### What is being asked:
Repeat only the stretch of lines below that runs from the line with "green padlock: [541,92,631,212]" through the line with "orange cone: [413,182,536,268]", unaltered.

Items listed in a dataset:
—————

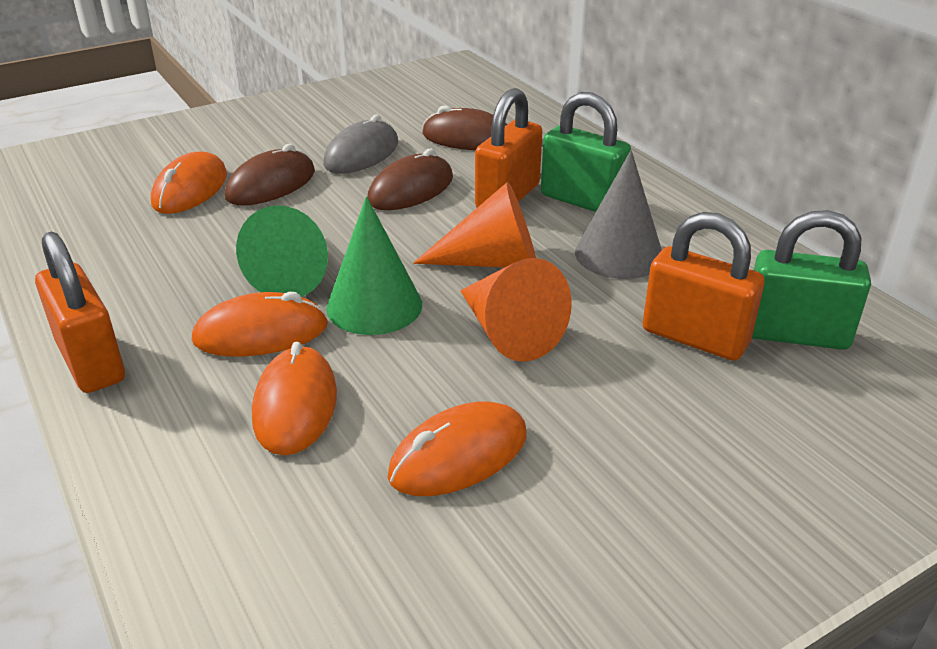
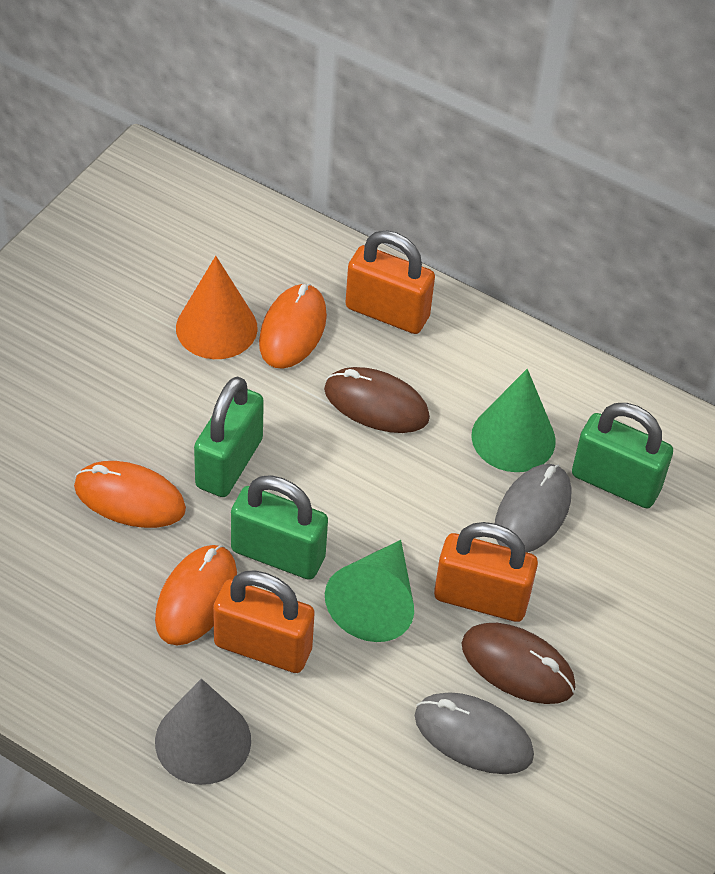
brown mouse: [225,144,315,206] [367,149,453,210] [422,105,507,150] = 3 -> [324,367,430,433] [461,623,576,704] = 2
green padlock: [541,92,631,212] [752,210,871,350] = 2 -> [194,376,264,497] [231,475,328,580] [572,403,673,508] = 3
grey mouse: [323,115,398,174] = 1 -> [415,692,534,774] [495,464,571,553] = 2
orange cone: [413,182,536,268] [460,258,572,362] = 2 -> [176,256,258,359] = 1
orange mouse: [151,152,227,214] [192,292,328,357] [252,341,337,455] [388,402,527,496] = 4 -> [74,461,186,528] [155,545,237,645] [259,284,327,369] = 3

—————

### Written answer:
green padlock: [541,92,631,212] [752,210,871,350] = 2 -> [194,376,264,497] [231,475,328,580] [572,403,673,508] = 3
grey mouse: [323,115,398,174] = 1 -> [415,692,534,774] [495,464,571,553] = 2
orange cone: [413,182,536,268] [460,258,572,362] = 2 -> [176,256,258,359] = 1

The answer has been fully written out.